» Directions for this task
Leave the pictures out. Return all other data exactly.

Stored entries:
********************
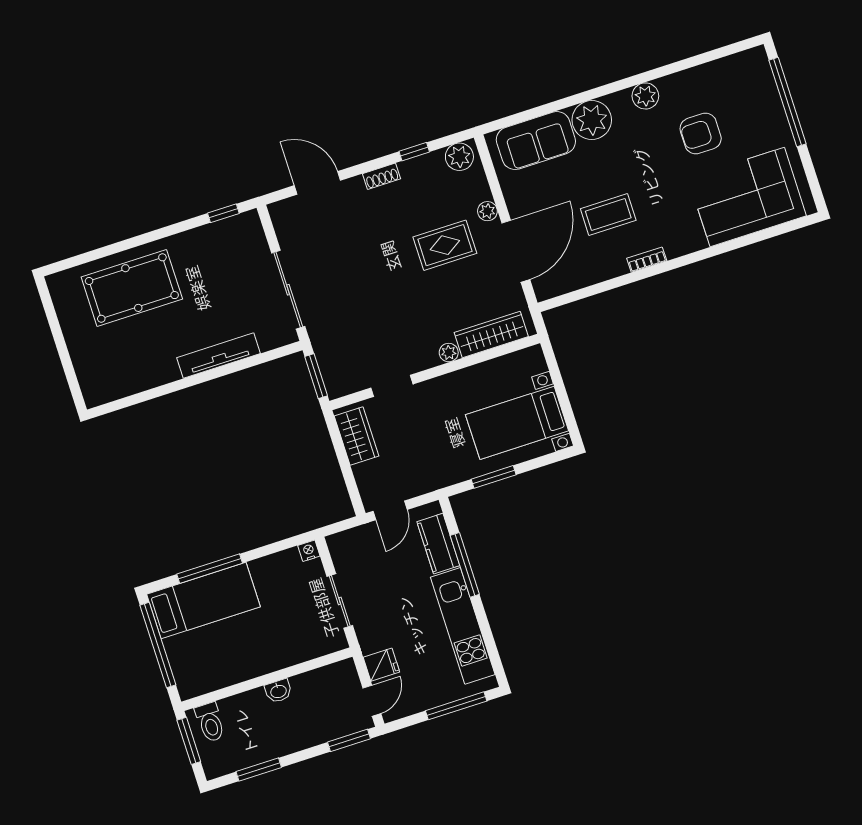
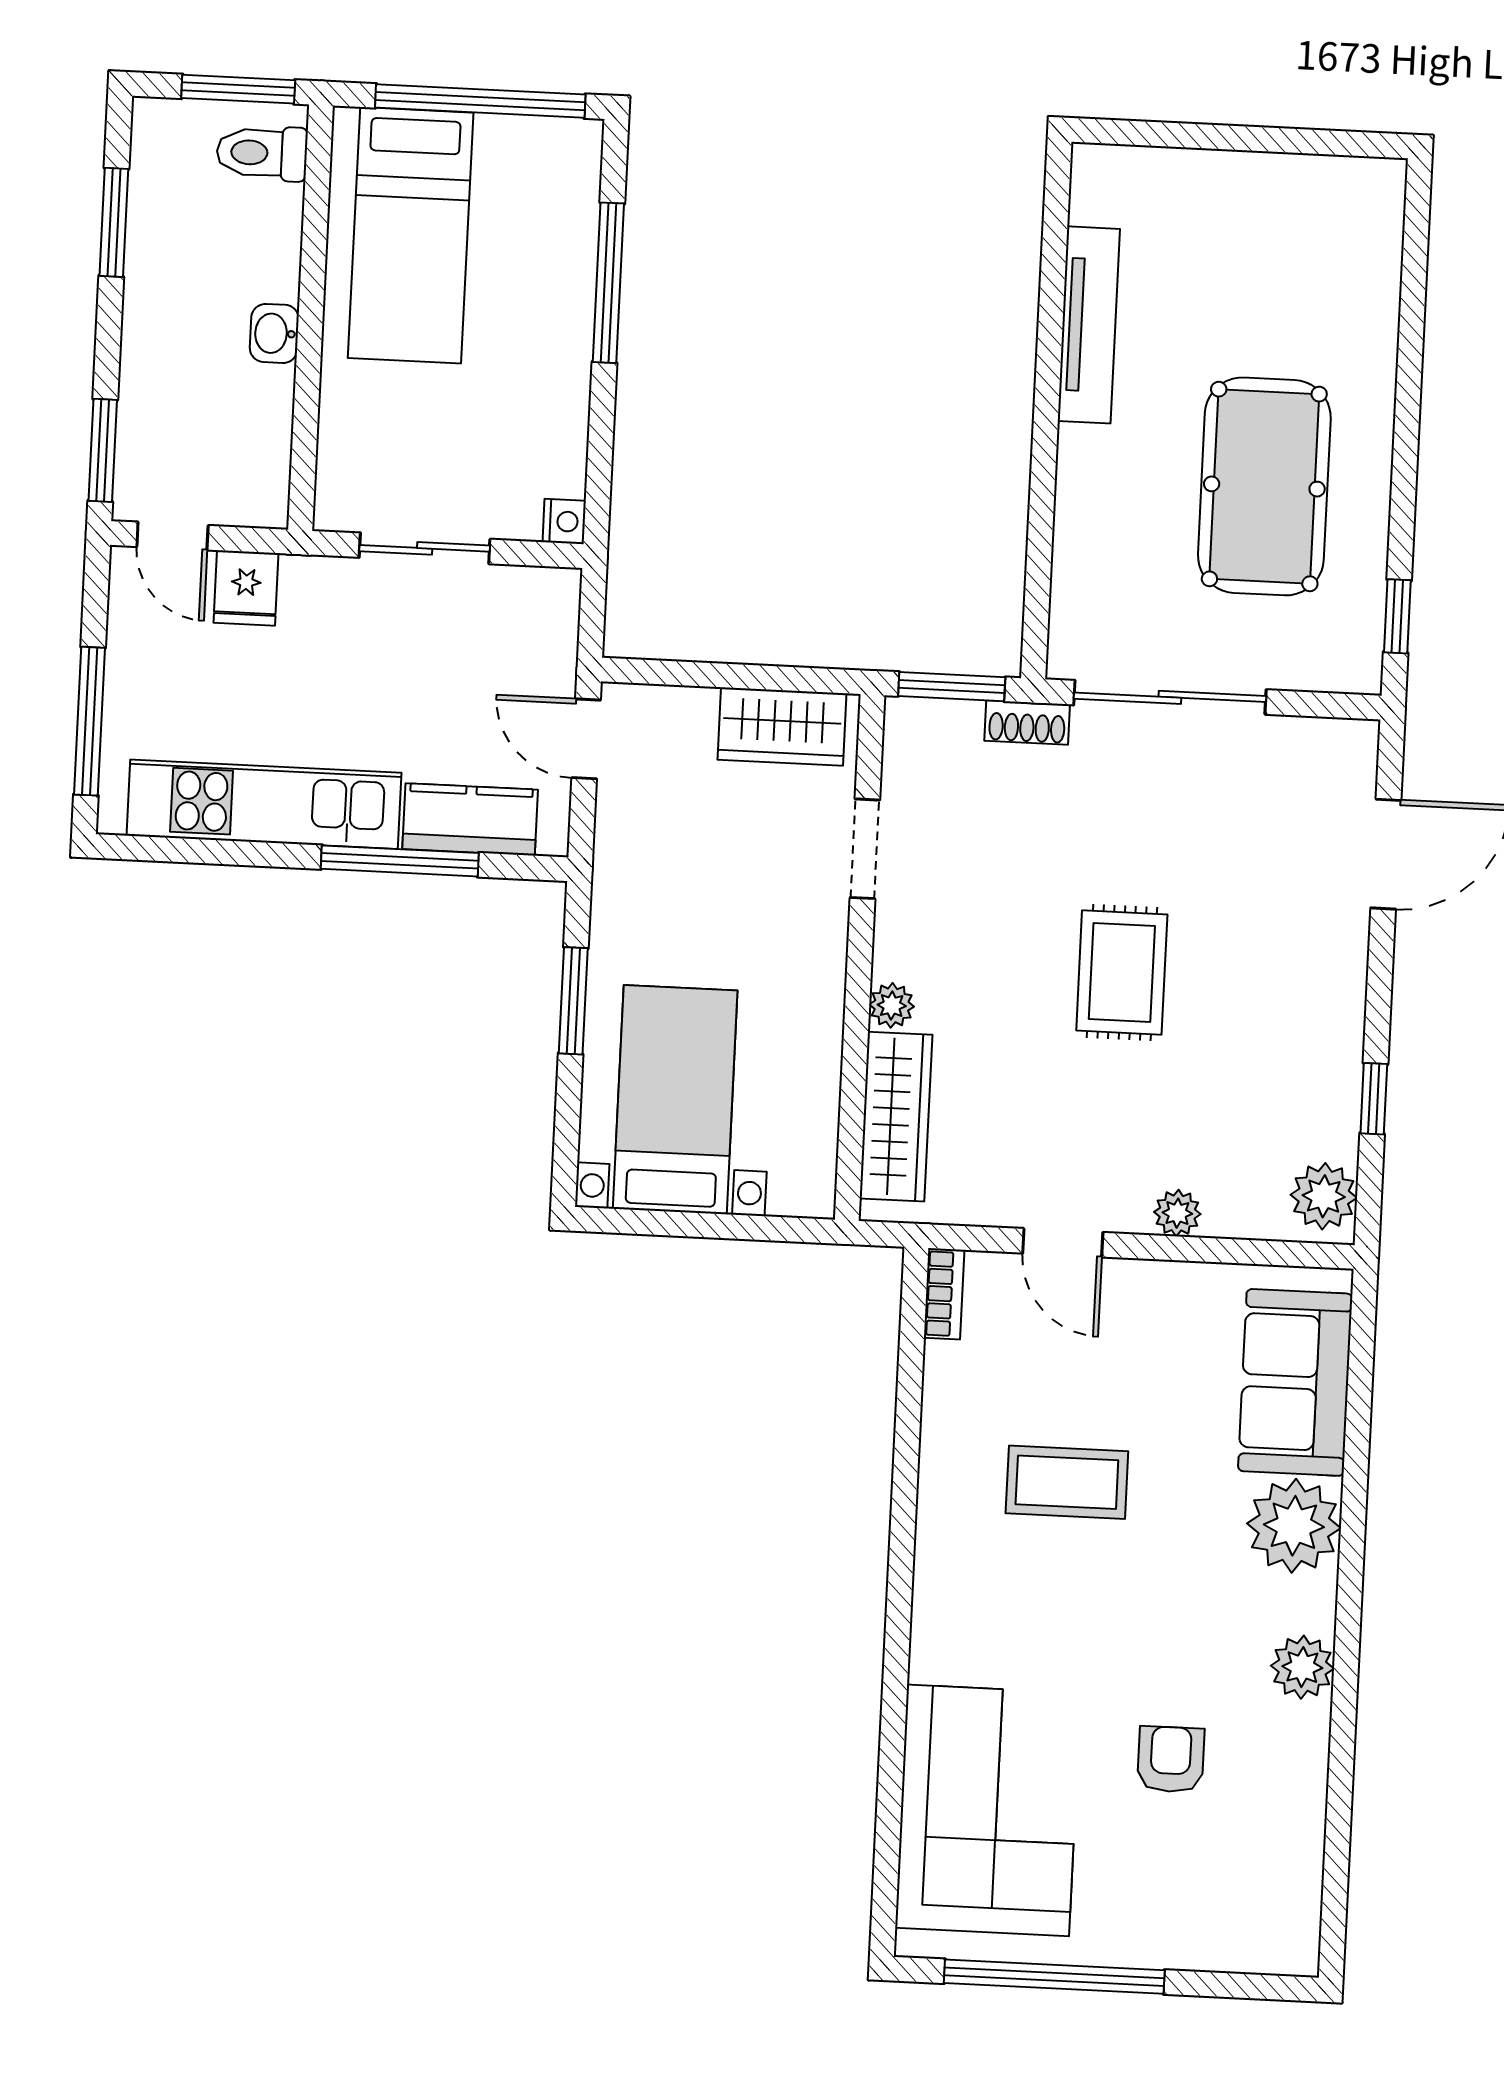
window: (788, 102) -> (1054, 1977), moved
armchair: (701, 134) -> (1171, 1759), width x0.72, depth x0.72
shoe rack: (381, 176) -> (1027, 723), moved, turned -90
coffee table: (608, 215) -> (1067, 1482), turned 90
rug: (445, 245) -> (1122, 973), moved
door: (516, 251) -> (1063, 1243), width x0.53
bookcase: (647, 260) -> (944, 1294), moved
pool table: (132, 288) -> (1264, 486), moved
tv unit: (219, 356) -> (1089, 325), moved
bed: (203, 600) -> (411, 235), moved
********************
» Solution to this task
window: (788, 102) -> (1054, 1977), moved
armchair: (701, 134) -> (1171, 1759), width x0.72, depth x0.72
shoe rack: (381, 176) -> (1027, 723), moved, turned -90
coffee table: (608, 215) -> (1067, 1482), turned 90
rug: (445, 245) -> (1122, 973), moved
door: (516, 251) -> (1063, 1243), width x0.53
bookcase: (647, 260) -> (944, 1294), moved
pool table: (132, 288) -> (1264, 486), moved
tv unit: (219, 356) -> (1089, 325), moved
bed: (203, 600) -> (411, 235), moved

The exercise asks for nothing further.